++++ SUPPLIED MATERIAL ++++
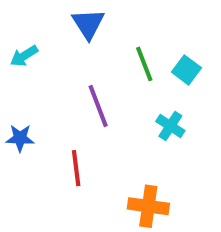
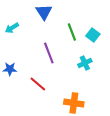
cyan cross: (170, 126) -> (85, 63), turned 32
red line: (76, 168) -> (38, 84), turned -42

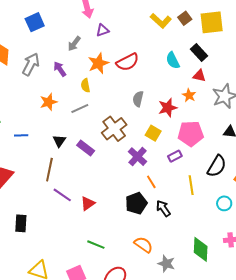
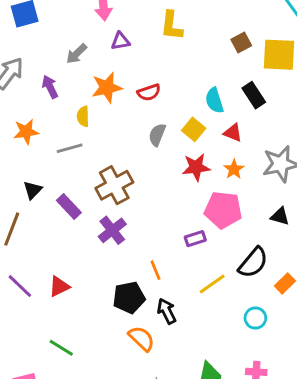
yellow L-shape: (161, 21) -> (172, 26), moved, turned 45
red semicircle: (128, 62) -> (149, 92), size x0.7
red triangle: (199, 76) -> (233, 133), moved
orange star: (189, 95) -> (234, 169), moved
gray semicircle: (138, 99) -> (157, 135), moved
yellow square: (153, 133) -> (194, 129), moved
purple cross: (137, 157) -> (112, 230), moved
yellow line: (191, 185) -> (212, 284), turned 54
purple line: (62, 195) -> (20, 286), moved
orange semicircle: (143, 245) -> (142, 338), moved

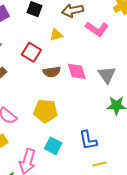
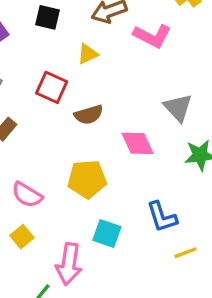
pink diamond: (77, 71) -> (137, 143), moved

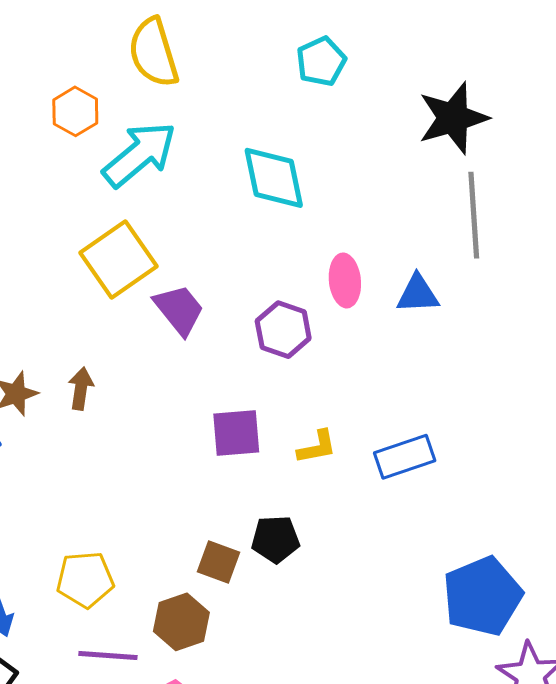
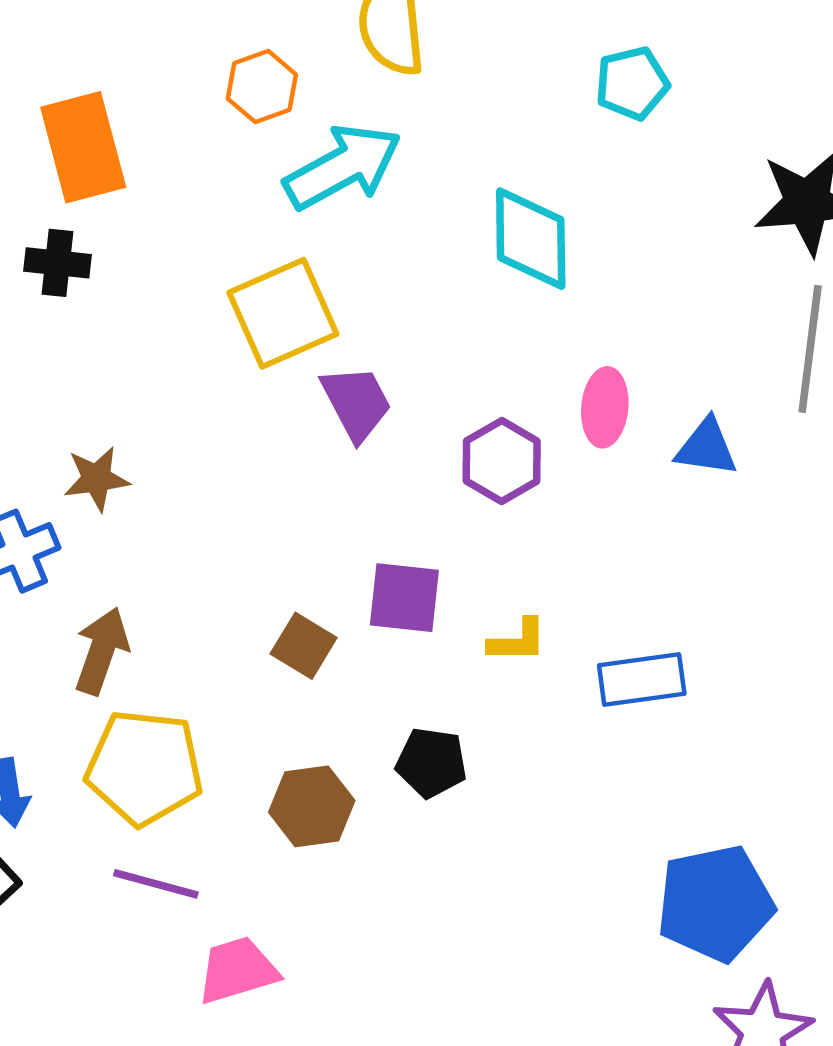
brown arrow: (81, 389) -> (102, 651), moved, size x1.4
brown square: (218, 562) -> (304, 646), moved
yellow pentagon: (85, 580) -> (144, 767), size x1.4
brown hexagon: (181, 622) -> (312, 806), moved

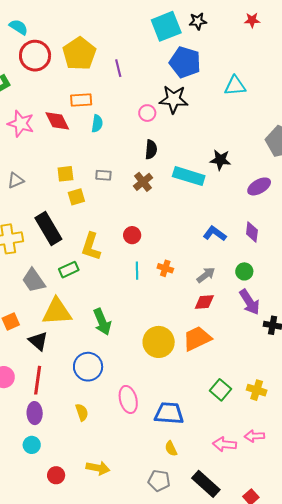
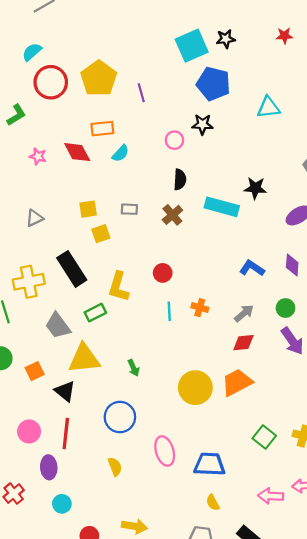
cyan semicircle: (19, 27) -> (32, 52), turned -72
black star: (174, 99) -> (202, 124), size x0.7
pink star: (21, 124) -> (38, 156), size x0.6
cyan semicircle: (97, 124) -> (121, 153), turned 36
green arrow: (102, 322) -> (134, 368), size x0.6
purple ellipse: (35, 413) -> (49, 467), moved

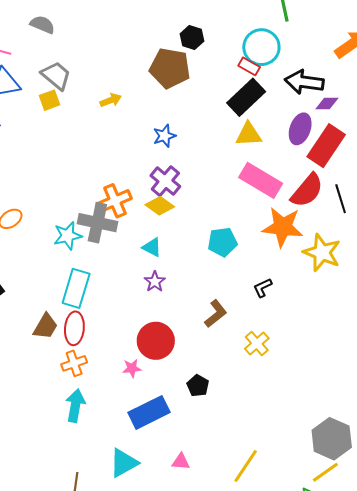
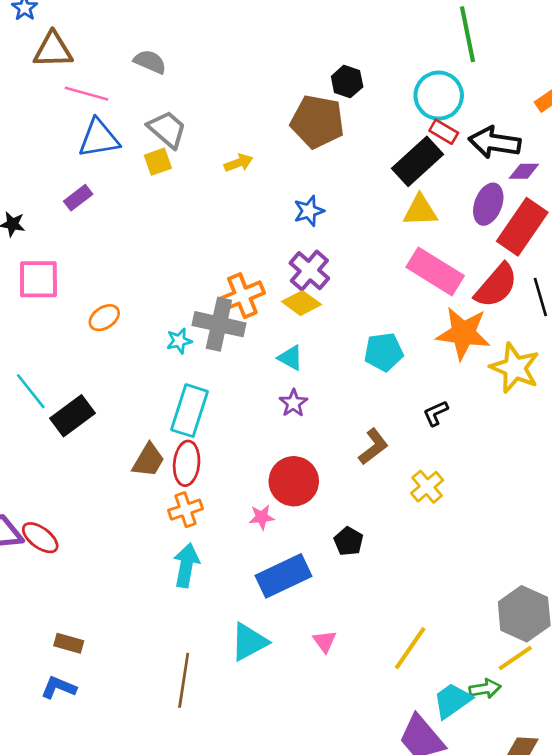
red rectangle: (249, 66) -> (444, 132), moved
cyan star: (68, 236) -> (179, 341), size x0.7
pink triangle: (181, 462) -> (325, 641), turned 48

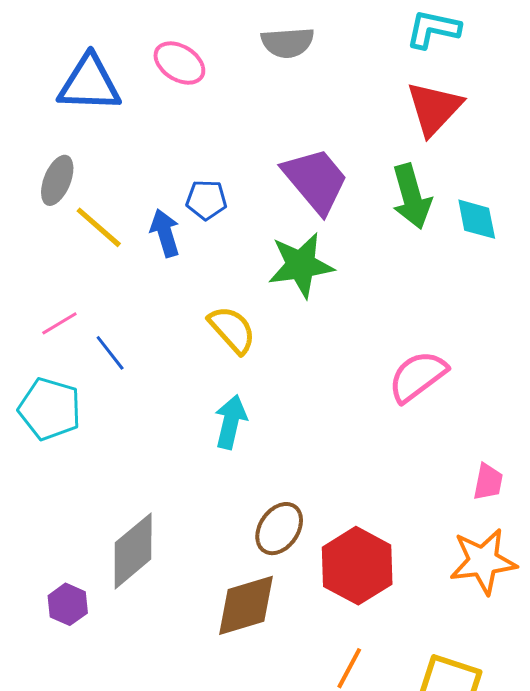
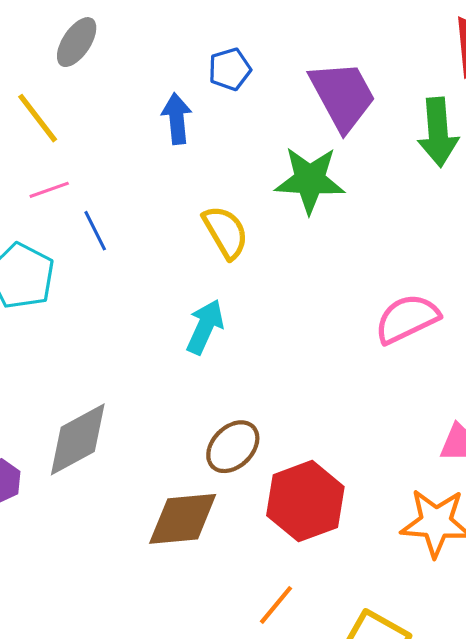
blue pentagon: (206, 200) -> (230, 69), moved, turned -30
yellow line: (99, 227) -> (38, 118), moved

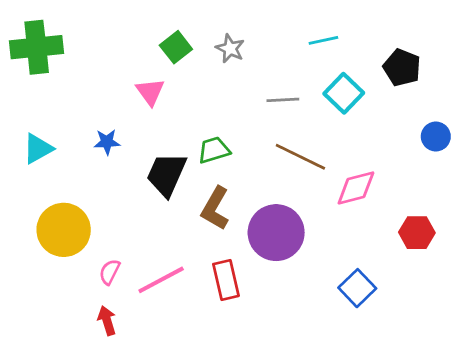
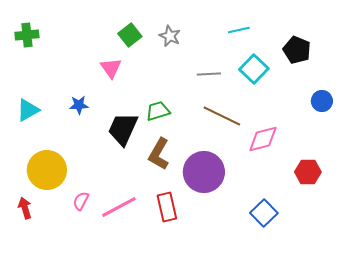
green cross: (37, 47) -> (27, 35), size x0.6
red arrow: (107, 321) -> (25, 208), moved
++++
▶ ACTIVITY:
Give back the whole listing as it stands, minus its pictures.

▶ SOLUTION FOR THIS EXERCISE:
cyan cross: (170, 126) -> (85, 63), turned 32
red line: (76, 168) -> (38, 84), turned -42

yellow L-shape: (161, 21) -> (172, 26), moved, turned 45
red semicircle: (128, 62) -> (149, 92), size x0.7
red triangle: (199, 76) -> (233, 133), moved
orange star: (189, 95) -> (234, 169), moved
gray semicircle: (138, 99) -> (157, 135), moved
yellow square: (153, 133) -> (194, 129), moved
purple cross: (137, 157) -> (112, 230), moved
yellow line: (191, 185) -> (212, 284), turned 54
purple line: (62, 195) -> (20, 286), moved
orange semicircle: (143, 245) -> (142, 338), moved

pink diamond: (77, 71) -> (137, 143), moved

brown arrow: (81, 389) -> (102, 651), moved, size x1.4
brown square: (218, 562) -> (304, 646), moved
yellow pentagon: (85, 580) -> (144, 767), size x1.4
brown hexagon: (181, 622) -> (312, 806), moved

cyan semicircle: (19, 27) -> (32, 52), turned -72
black star: (174, 99) -> (202, 124), size x0.7
pink star: (21, 124) -> (38, 156), size x0.6
cyan semicircle: (97, 124) -> (121, 153), turned 36
green arrow: (102, 322) -> (134, 368), size x0.6
purple ellipse: (35, 413) -> (49, 467), moved

red rectangle: (249, 66) -> (444, 132), moved
cyan star: (68, 236) -> (179, 341), size x0.7
pink triangle: (181, 462) -> (325, 641), turned 48

blue pentagon: (206, 200) -> (230, 69), moved, turned -30
yellow line: (99, 227) -> (38, 118), moved

green cross: (37, 47) -> (27, 35), size x0.6
red arrow: (107, 321) -> (25, 208), moved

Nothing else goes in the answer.